- **Aim of the task**
Look over the listing below and say how many of its lines include the string "pink"; give no more than that number.
*** Begin section ***
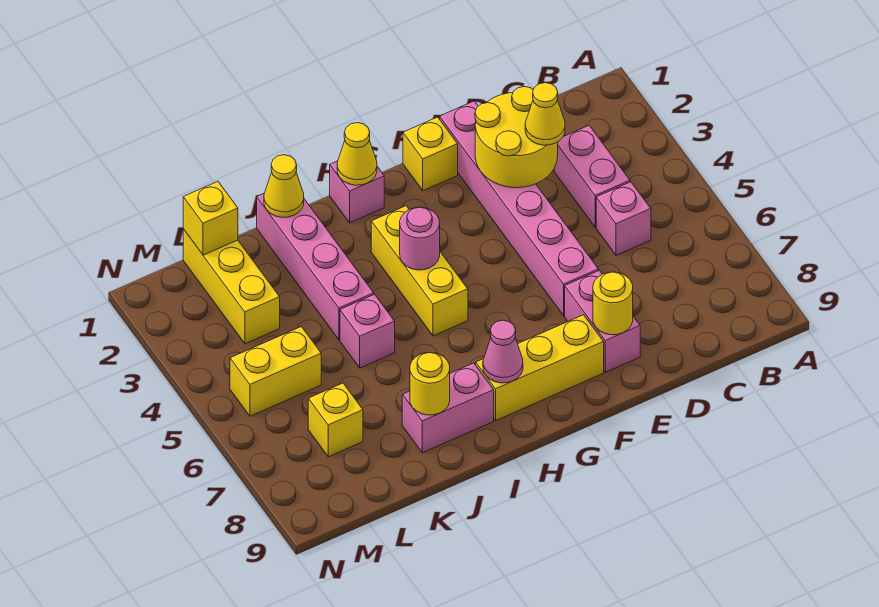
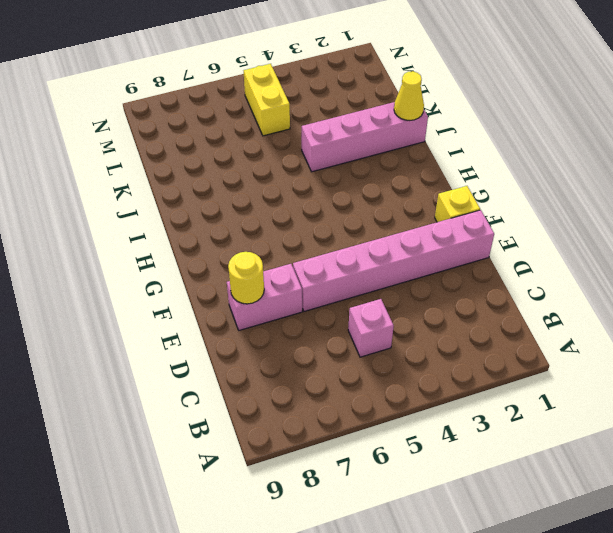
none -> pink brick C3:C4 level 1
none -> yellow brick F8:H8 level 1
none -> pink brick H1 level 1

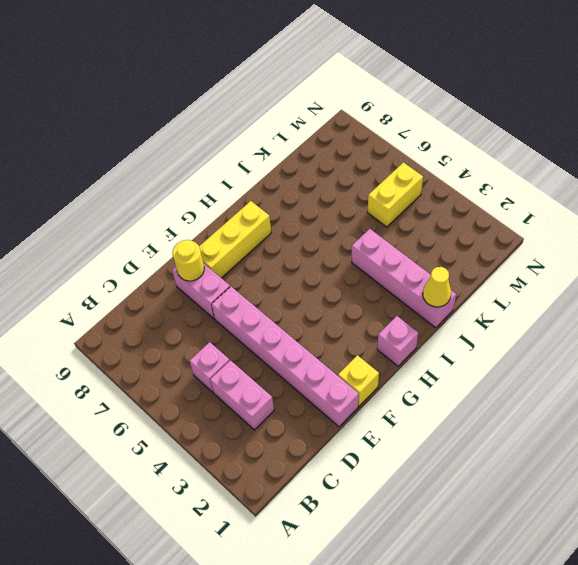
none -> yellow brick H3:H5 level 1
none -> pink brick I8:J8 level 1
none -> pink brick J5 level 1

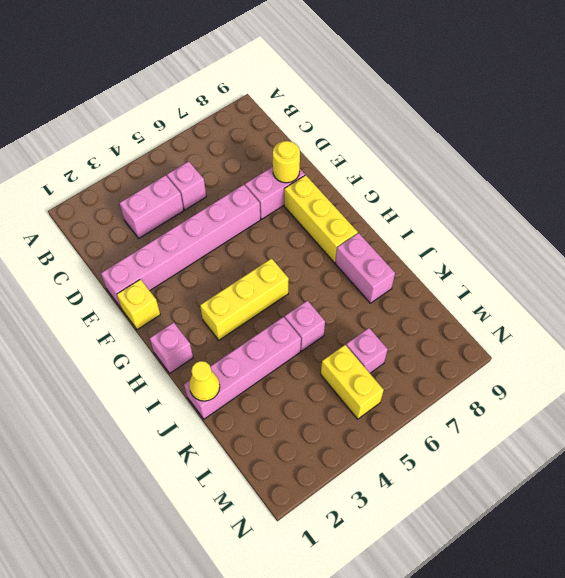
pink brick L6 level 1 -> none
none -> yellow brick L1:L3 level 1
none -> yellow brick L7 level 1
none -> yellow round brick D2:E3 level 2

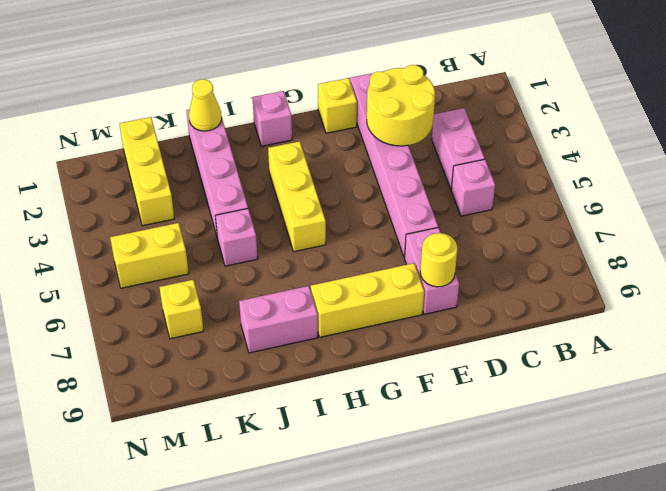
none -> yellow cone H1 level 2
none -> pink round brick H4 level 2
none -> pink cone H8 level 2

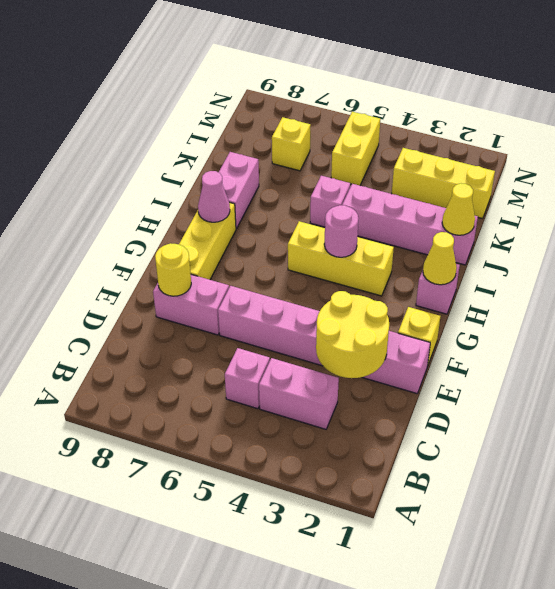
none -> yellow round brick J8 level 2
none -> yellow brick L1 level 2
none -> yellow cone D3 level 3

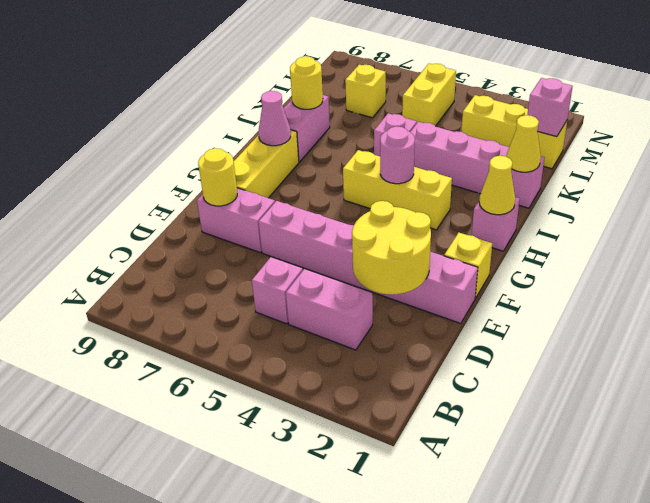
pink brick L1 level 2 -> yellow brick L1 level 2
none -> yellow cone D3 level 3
*** End section ***
*** Begin section ***
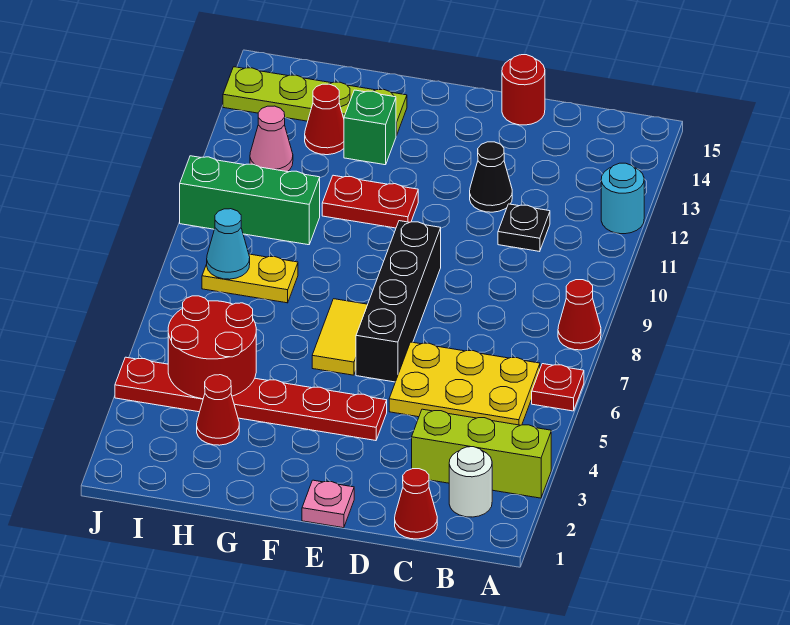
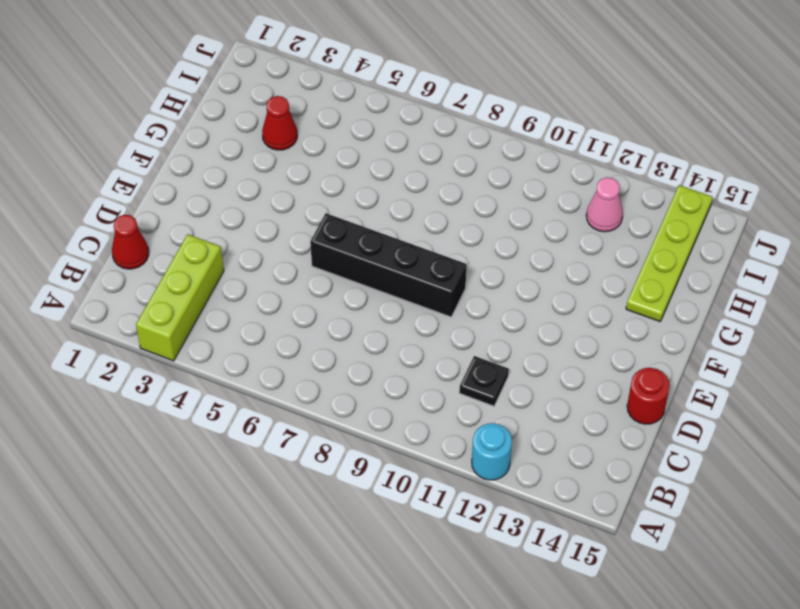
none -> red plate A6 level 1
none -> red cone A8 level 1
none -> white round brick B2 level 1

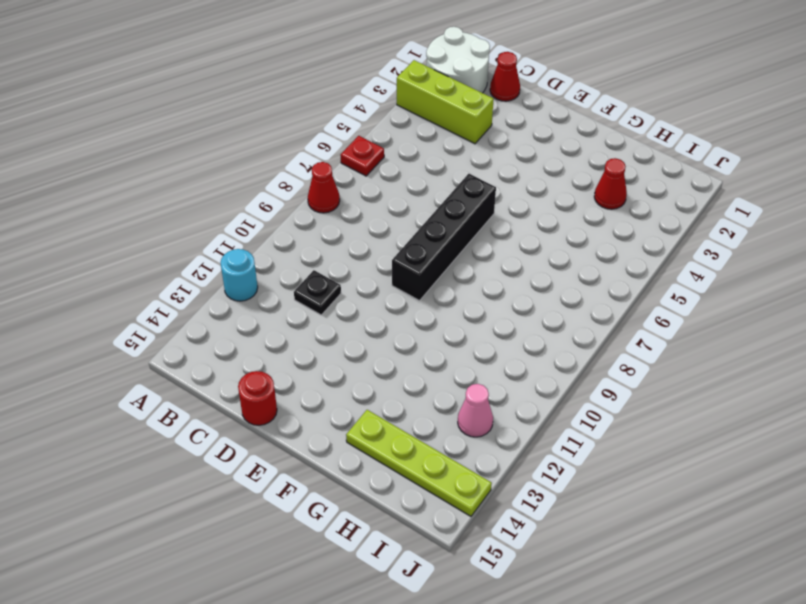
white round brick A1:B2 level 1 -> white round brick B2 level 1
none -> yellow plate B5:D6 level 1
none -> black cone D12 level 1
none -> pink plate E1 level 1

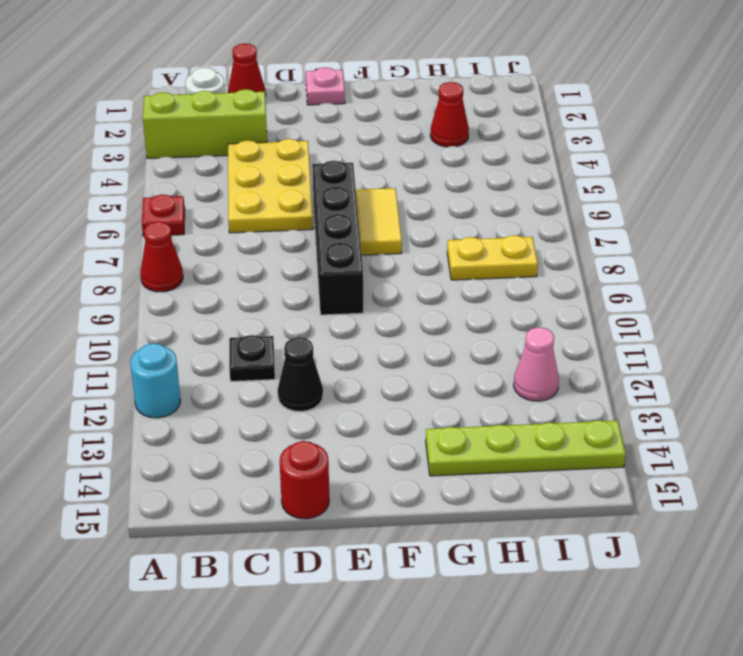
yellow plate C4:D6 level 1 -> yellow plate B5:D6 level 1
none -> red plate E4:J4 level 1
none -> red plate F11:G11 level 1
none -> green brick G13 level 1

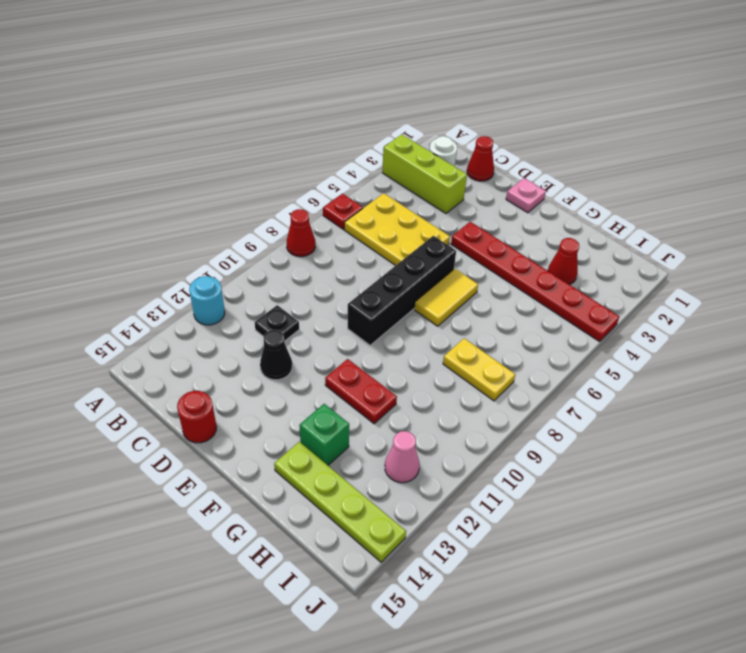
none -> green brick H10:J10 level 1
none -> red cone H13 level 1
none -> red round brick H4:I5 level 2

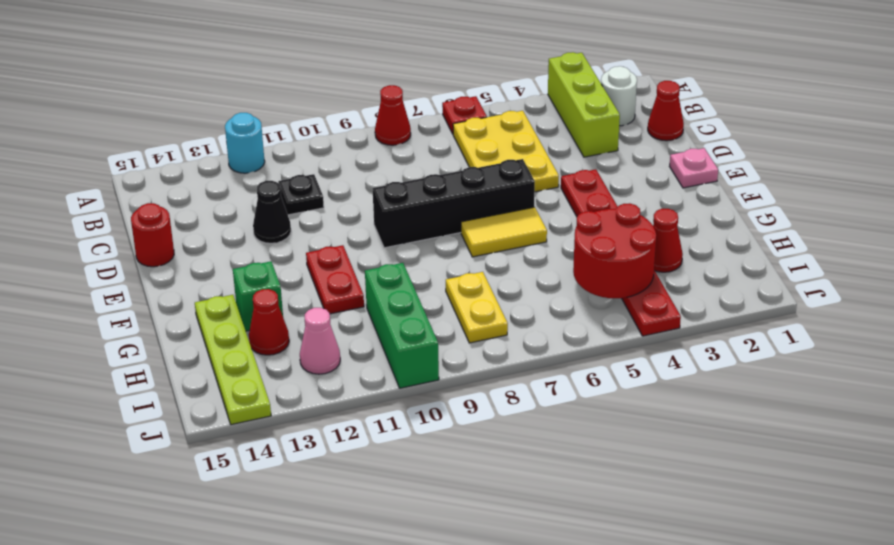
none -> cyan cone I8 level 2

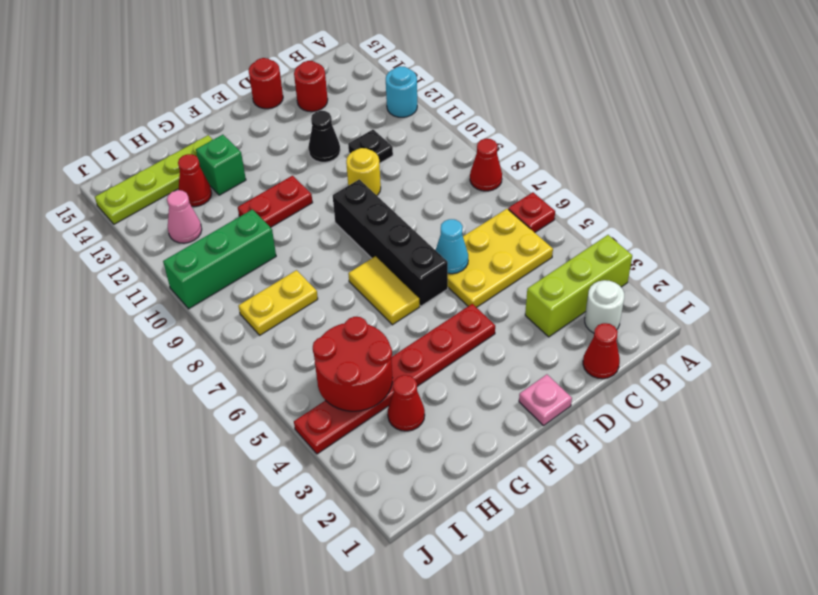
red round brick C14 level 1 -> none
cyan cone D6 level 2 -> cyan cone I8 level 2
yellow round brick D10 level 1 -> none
*** End section ***
- **Expected answer**
9